- **REQUIRED ACTION**
Each line of the listing where "down" appears should be reported.

- **DATA**
----------

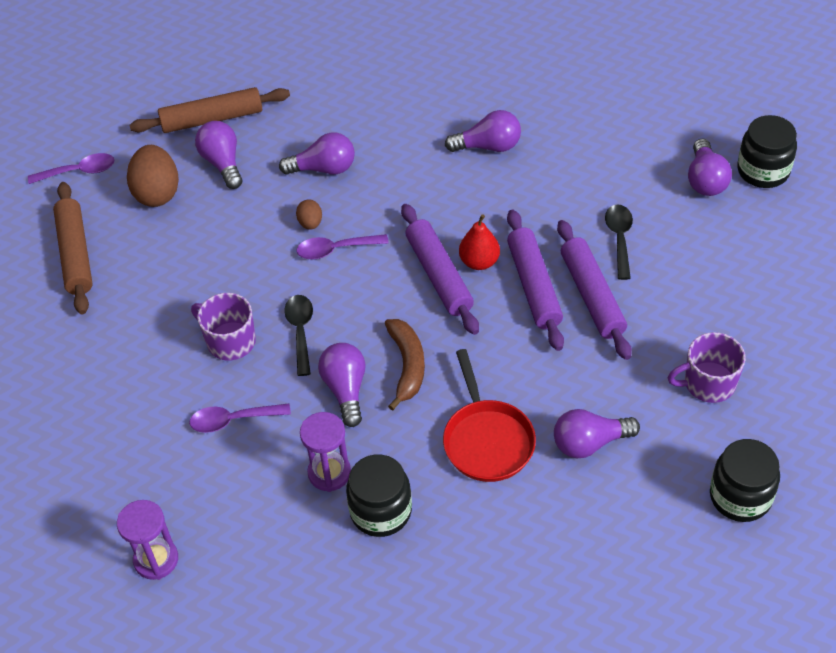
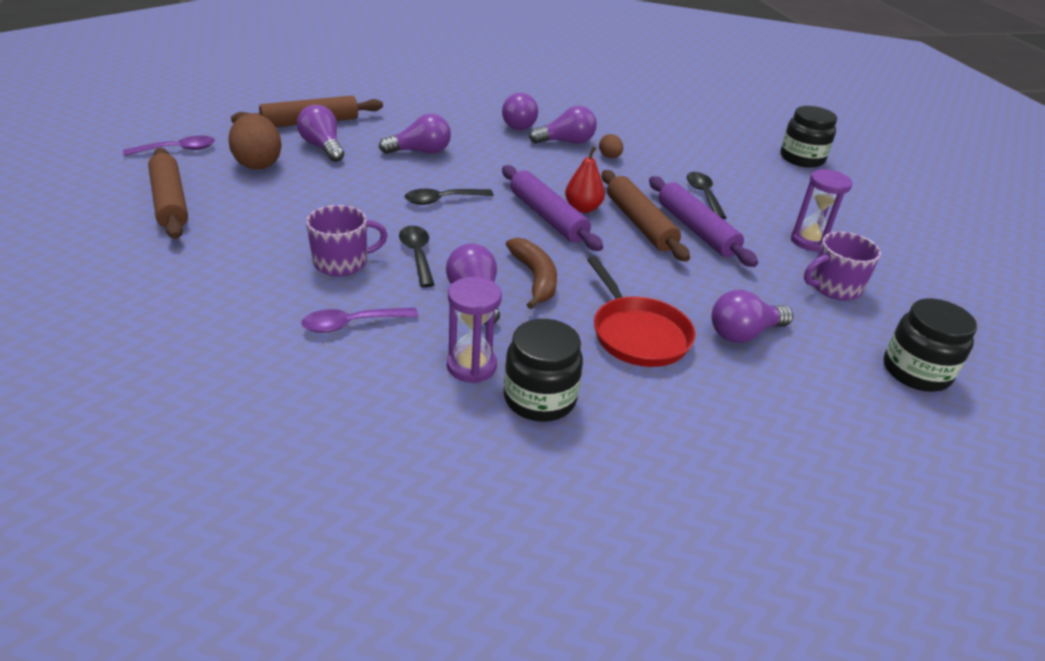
camera: 15 degrees left, 15 degrees down
(156, 559) = (263, 459): purple hourglass -> purple hourglass (809, 241)
(230, 341) = (342, 262): purple mug -> purple mug turned 135 degrees clockwise
(310, 223) = (414, 184): brown egg -> brown egg (609, 157)
(335, 250) = (442, 200): purple spoon -> black spoon
(534, 286) = (640, 223): purple rolling pin -> brown rolling pin
(705, 180) = (758, 163): purple light bulb -> purple light bulb (517, 124)

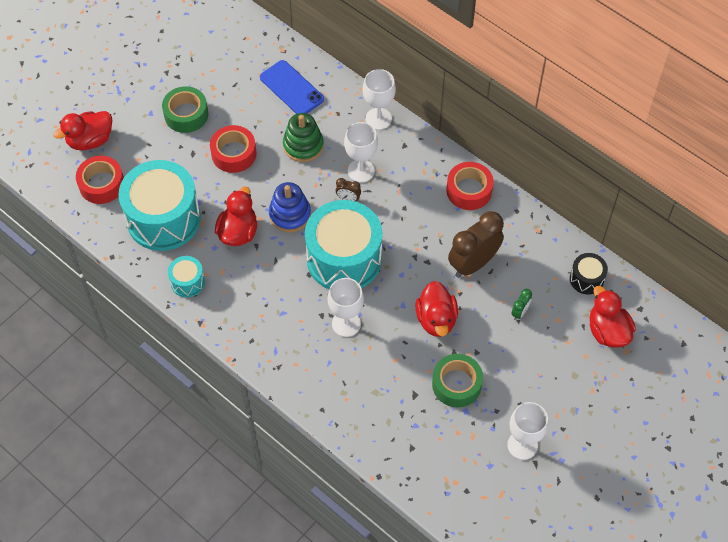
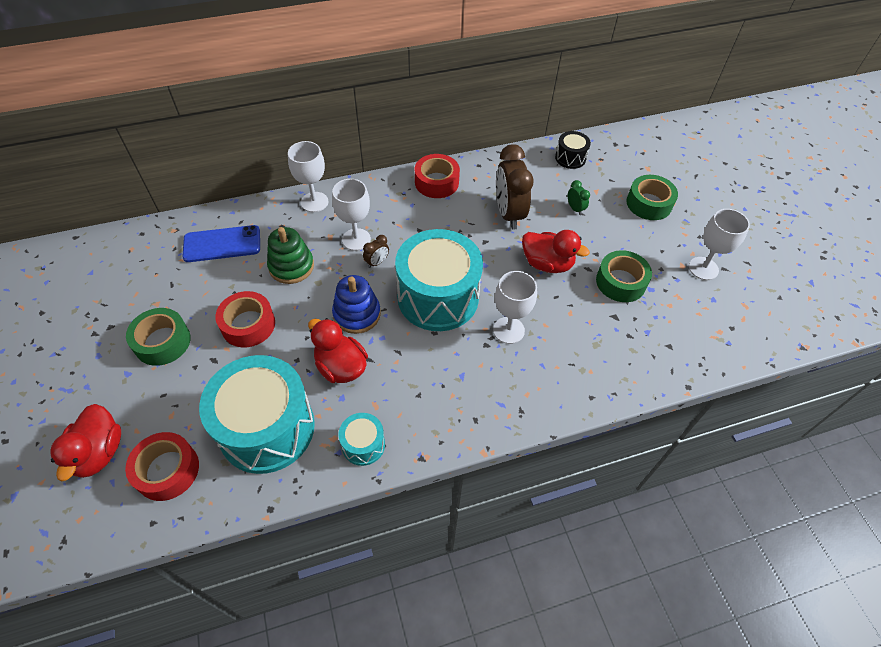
camera: 60 degrees left, 5 degrees down
(575, 370) = (649, 203): none -> green tape
(607, 331) = (624, 169): red duck -> none

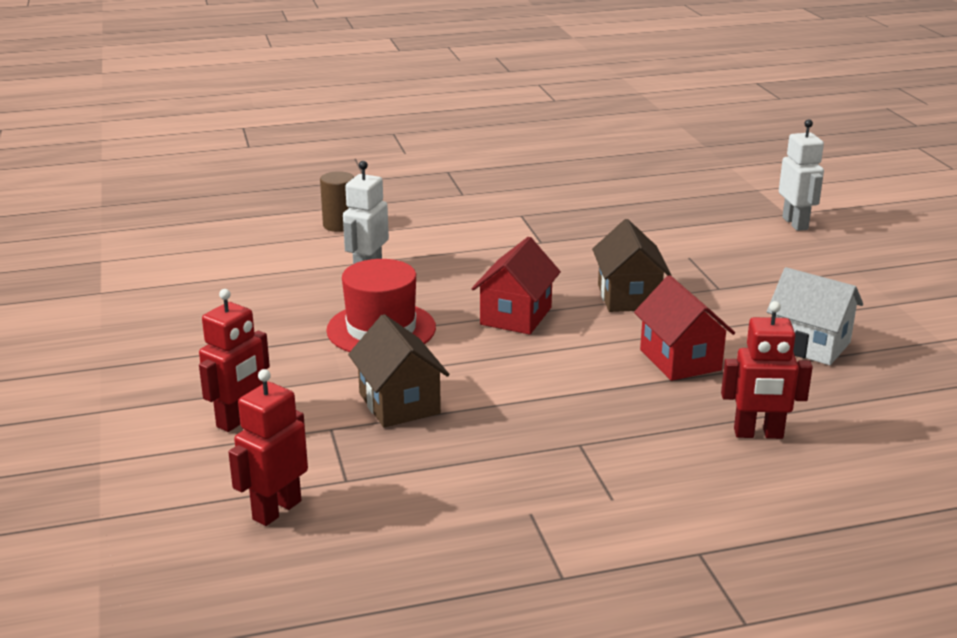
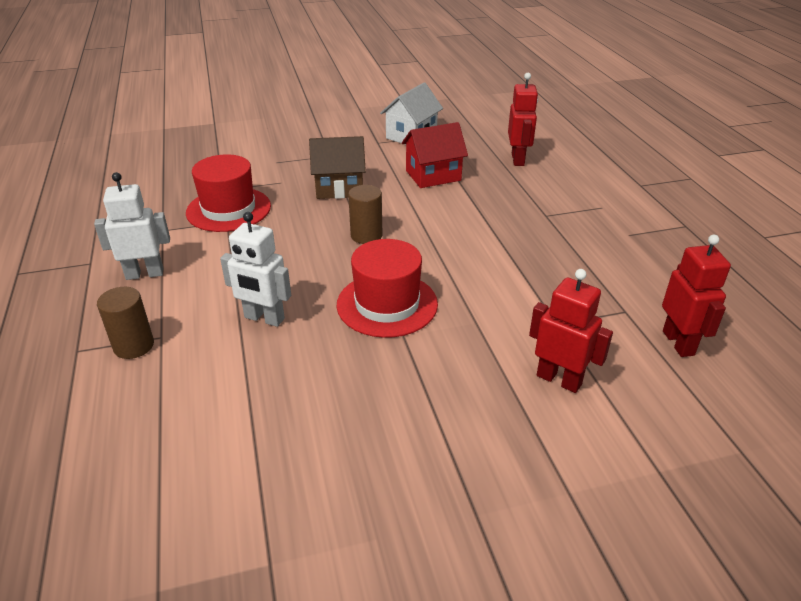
camera: 90 degrees left, 10 degrees up
(276, 510) = (678, 343): red robot -> red robot turned 135 degrees counterclockwise
(399, 403) = (512, 289): brown house -> none
(516, 316) = (366, 235): red house -> brown cylinder
(566, 240) = (228, 209): none -> red hat
(795, 223) = (232, 122): white robot -> white robot (145, 274)

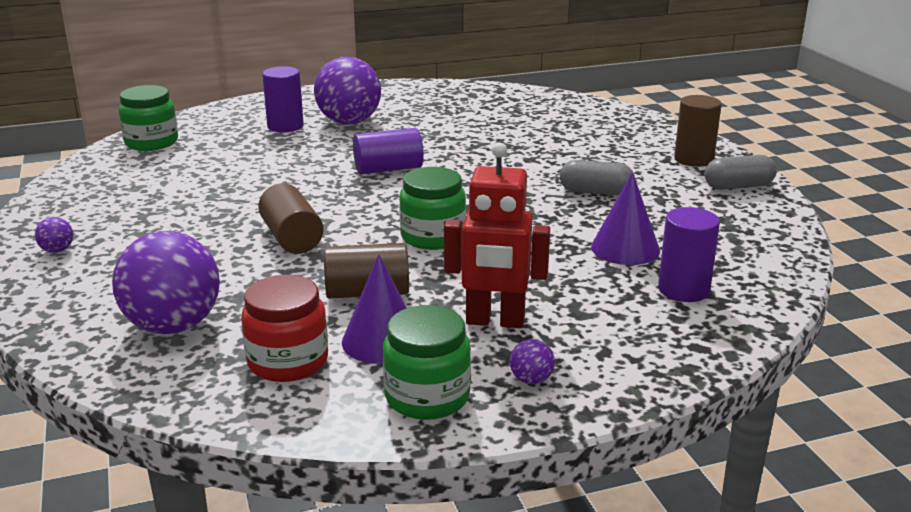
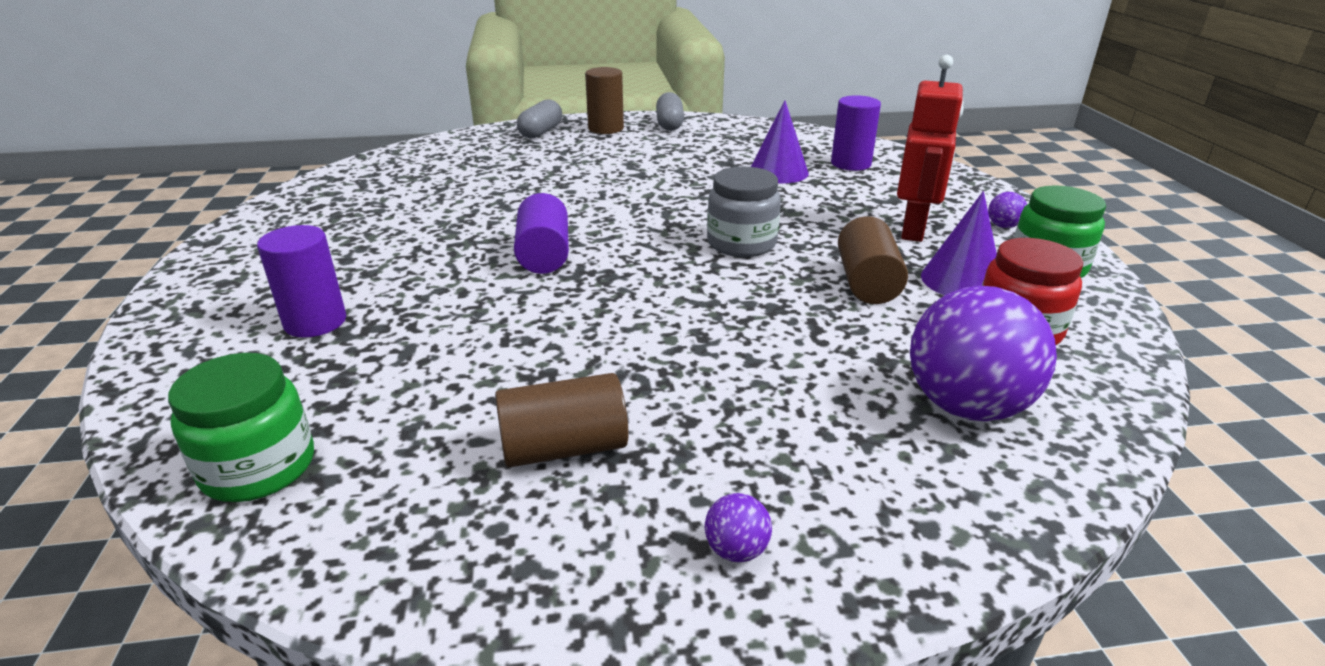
camera: 80 degrees left, 5 degrees up
(292, 238) = (729, 323): brown cylinder -> brown cylinder (564, 448)
(349, 122) = (350, 272): purple ball -> none
(433, 237) = (741, 243): green jar -> grey jar
(595, 192) = (659, 168): grey capsule -> grey capsule (541, 132)

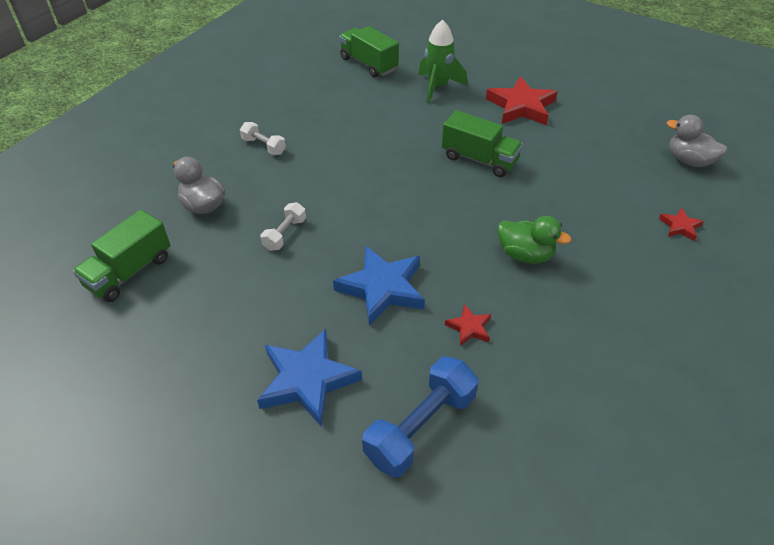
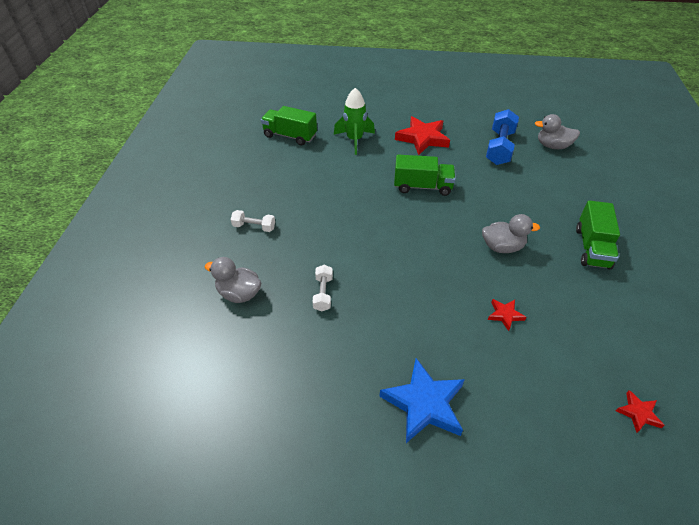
camera: 25 degrees left, 0 degrees up
(129, 272) = (216, 374): green truck -> green truck (592, 248)
(382, 288) = (426, 309): blue star -> none
(421, 427) = (527, 403): blue dumbbell -> blue dumbbell (499, 148)
(525, 255) = (502, 247): green duck -> grey duck
(680, 226) = (579, 193): red star -> red star (638, 413)

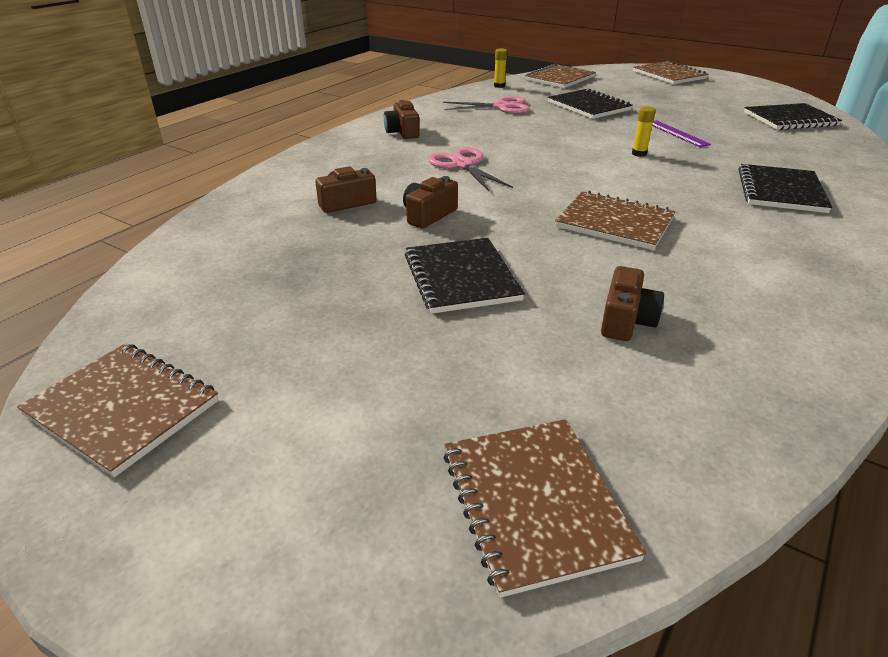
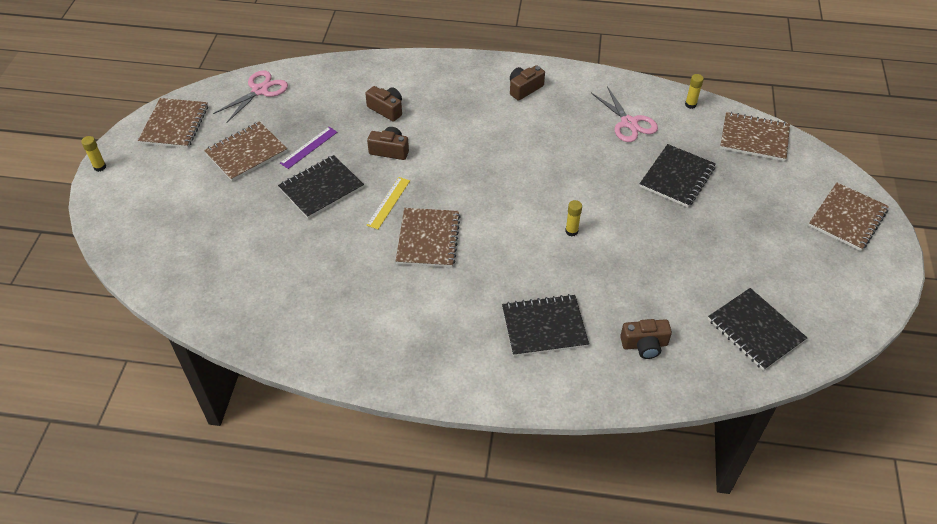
camera: 65 degrees right, 15 degrees up
(108, 582) = (100, 167): none -> yellow glue stick
(463, 165) = (481, 140): pink scissors -> pink scissors (260, 90)
(530, 234) = (388, 203): none -> yellow ruler
(535, 503) = (165, 259): brown notebook -> brown notebook (246, 153)
(626, 320) = (307, 264): brown camera -> brown camera (644, 345)
(677, 133) = (643, 249): purple ruler -> purple ruler (309, 147)

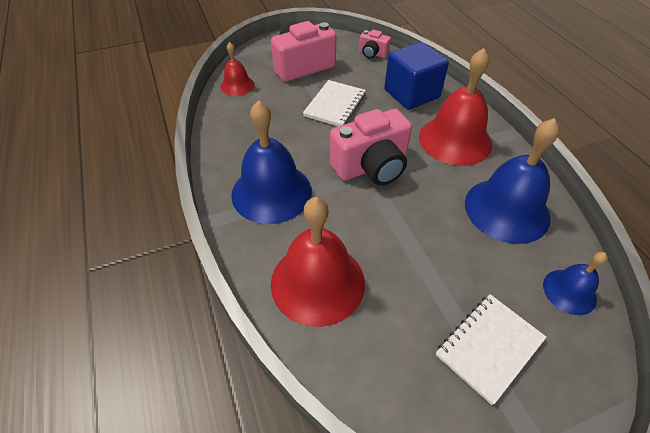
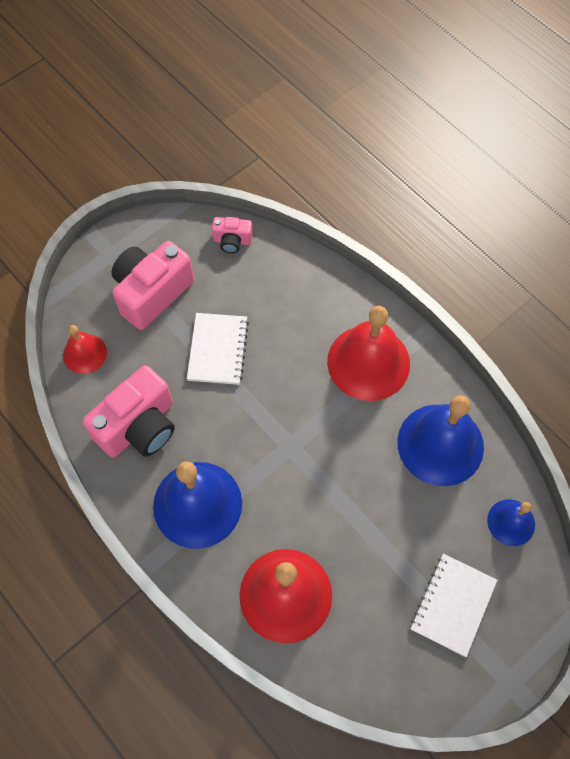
camera: 20 degrees left, 15 degrees up
(371, 167) = (290, 432): pink camera -> pink camera (139, 426)
(411, 94) = (301, 301): blue cube -> none

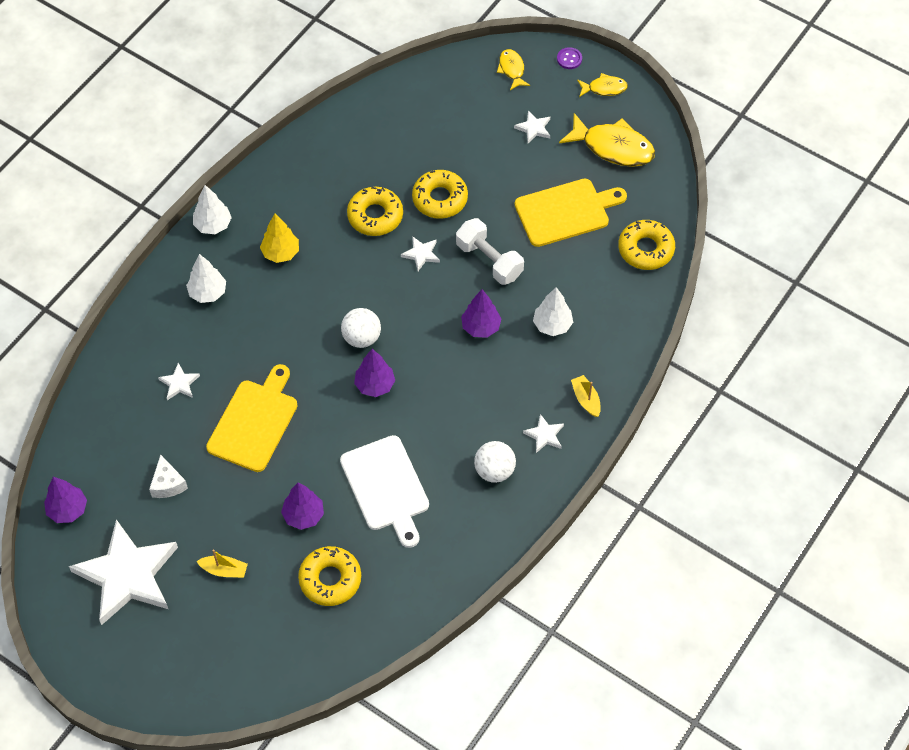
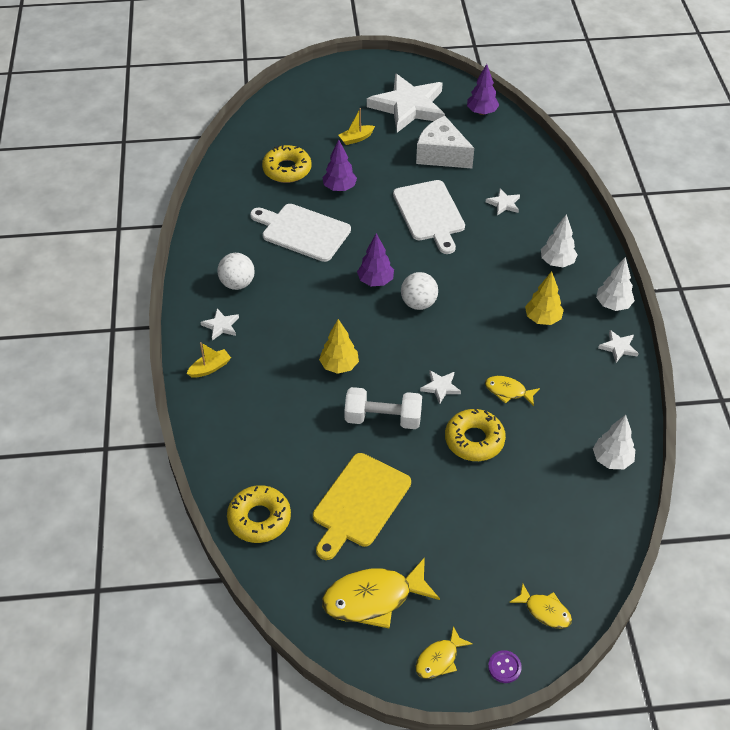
camera: 140 degrees right, 10 degrees down
(168, 484) = (441, 155): white cheese -> white cheese, size x1.77
(255, 422) = (429, 213): yellow cutting board -> white cutting board
(375, 216) = (508, 391): yellow donut -> yellow fish
(481, 327) = (339, 366): purple tree -> yellow tree
(533, 128) = (463, 563): white star -> white star (618, 347)
(552, 325) = (284, 403): white tree -> white tree (612, 460)
(586, 399) = (210, 368): yellow boat -> yellow boat turned 60 degrees counterclockwise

----------

- **REPLY TO THE TASK**
camera: 15 degrees left, 15 degrees down
camera: 60 degrees left, 5 degrees down
camera: 140 degrees right, 10 degrees down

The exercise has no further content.